__What is needed__
Pull from the data below each line where the word "réveil" occurs, and copy it.
Start of Provided material
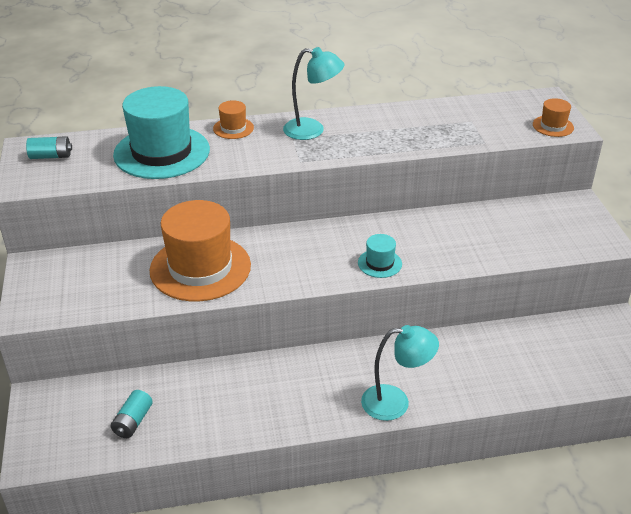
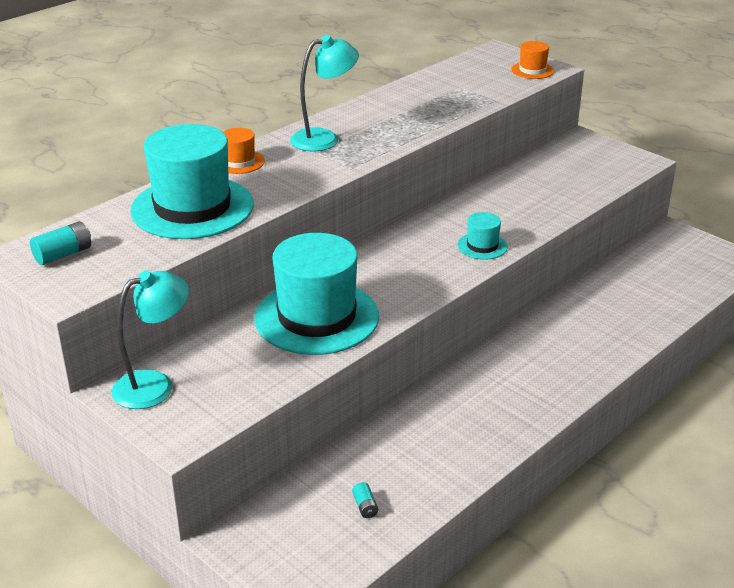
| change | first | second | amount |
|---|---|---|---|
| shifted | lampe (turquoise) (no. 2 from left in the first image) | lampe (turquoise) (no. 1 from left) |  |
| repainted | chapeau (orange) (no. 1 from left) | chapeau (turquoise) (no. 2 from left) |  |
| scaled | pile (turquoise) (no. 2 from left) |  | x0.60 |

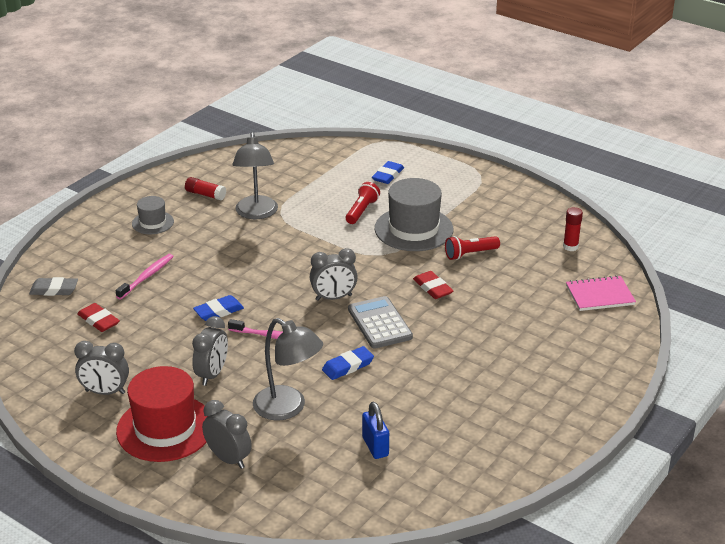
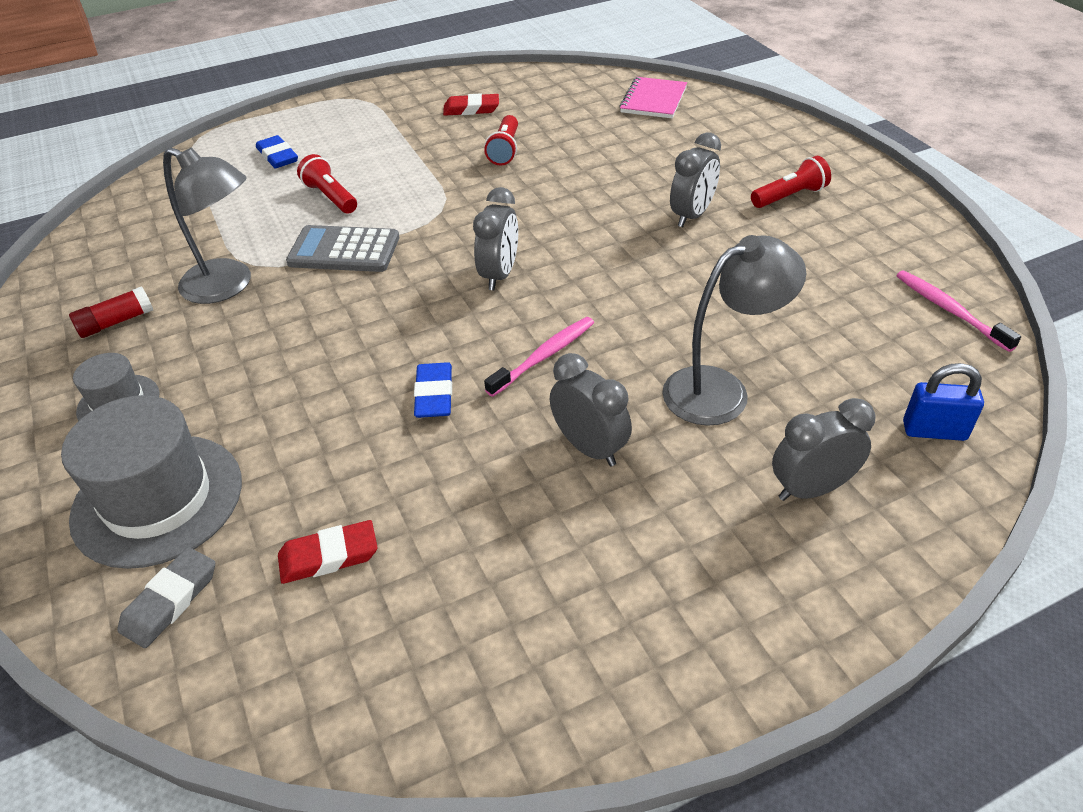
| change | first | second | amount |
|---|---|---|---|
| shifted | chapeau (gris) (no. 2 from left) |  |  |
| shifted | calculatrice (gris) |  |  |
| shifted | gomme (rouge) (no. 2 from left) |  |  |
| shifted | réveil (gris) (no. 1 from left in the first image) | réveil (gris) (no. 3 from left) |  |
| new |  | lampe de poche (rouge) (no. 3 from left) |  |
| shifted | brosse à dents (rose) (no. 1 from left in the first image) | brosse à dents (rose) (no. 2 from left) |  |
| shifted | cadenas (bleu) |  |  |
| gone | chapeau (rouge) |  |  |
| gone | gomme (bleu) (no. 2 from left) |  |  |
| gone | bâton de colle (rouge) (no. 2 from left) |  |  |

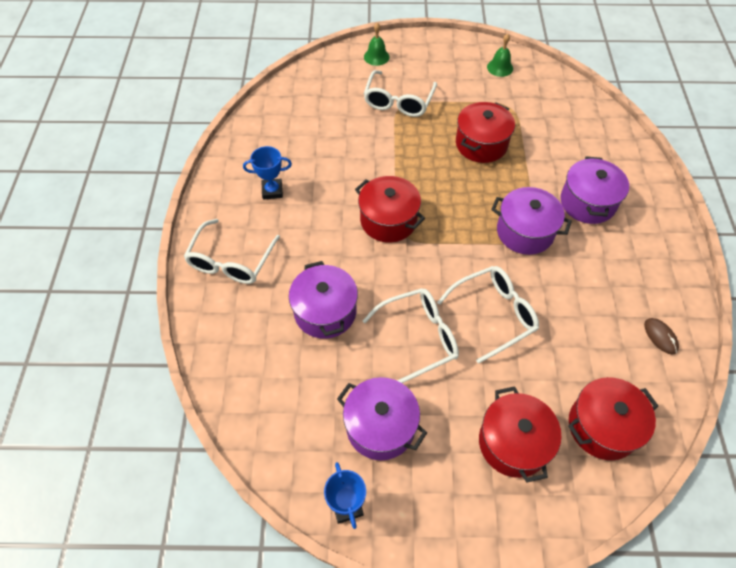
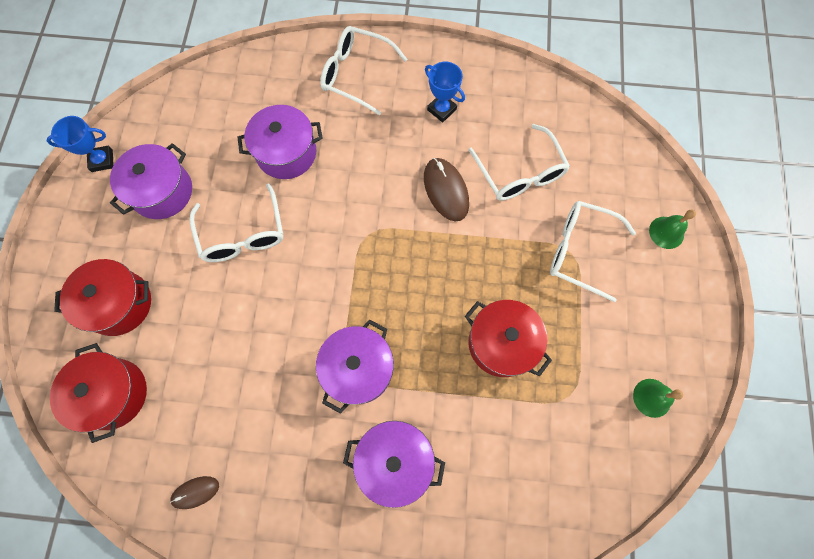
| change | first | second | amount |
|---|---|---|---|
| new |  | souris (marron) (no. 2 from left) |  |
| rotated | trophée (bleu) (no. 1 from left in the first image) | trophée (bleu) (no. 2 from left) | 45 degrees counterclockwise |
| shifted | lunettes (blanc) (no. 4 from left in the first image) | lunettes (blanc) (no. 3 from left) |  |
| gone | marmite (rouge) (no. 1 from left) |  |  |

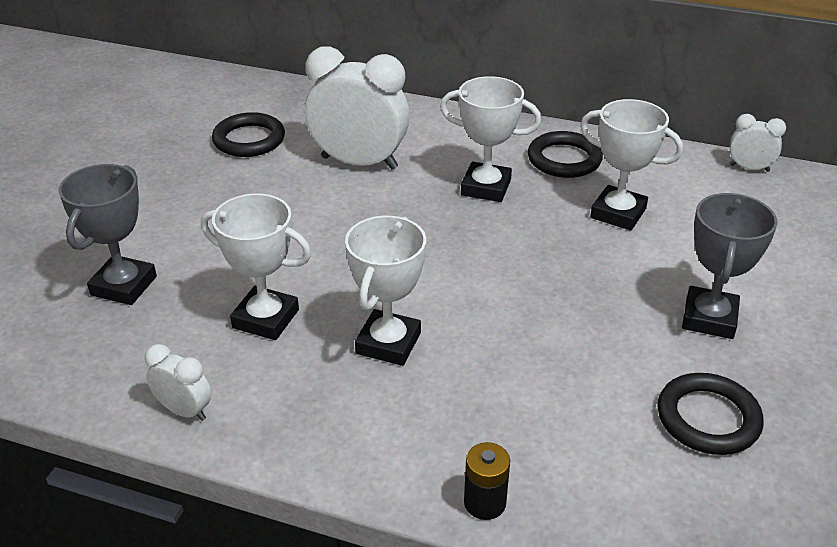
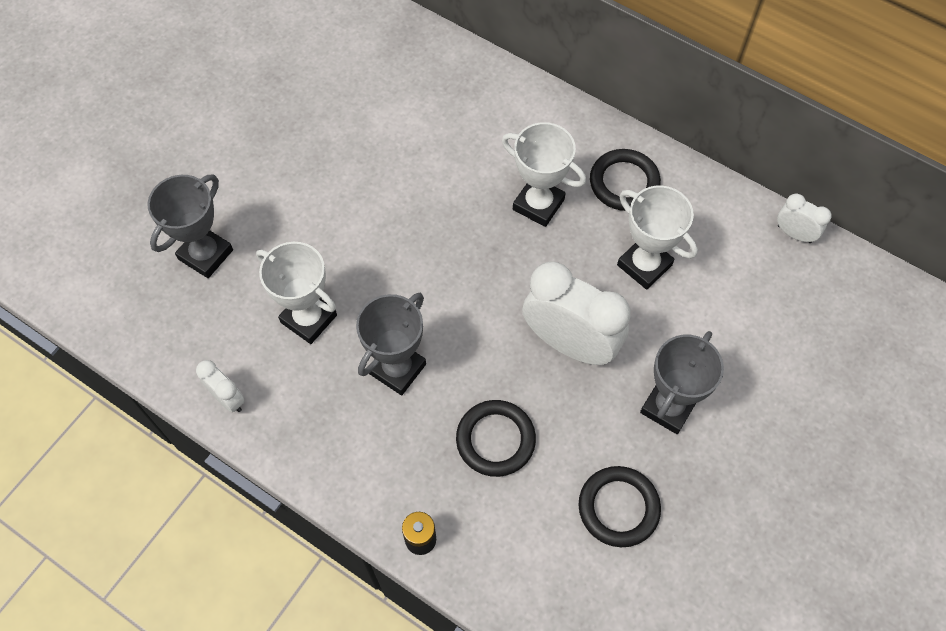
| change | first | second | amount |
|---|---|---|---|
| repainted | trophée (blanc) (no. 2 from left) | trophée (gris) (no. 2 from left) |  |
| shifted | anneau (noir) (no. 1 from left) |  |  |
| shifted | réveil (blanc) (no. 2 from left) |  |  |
End of Provided material
__Output for this task__
| shifted | réveil (gris) (no. 1 from left in the first image) | réveil (gris) (no. 3 from left) |  |
| shifted | réveil (blanc) (no. 2 from left) |  |  |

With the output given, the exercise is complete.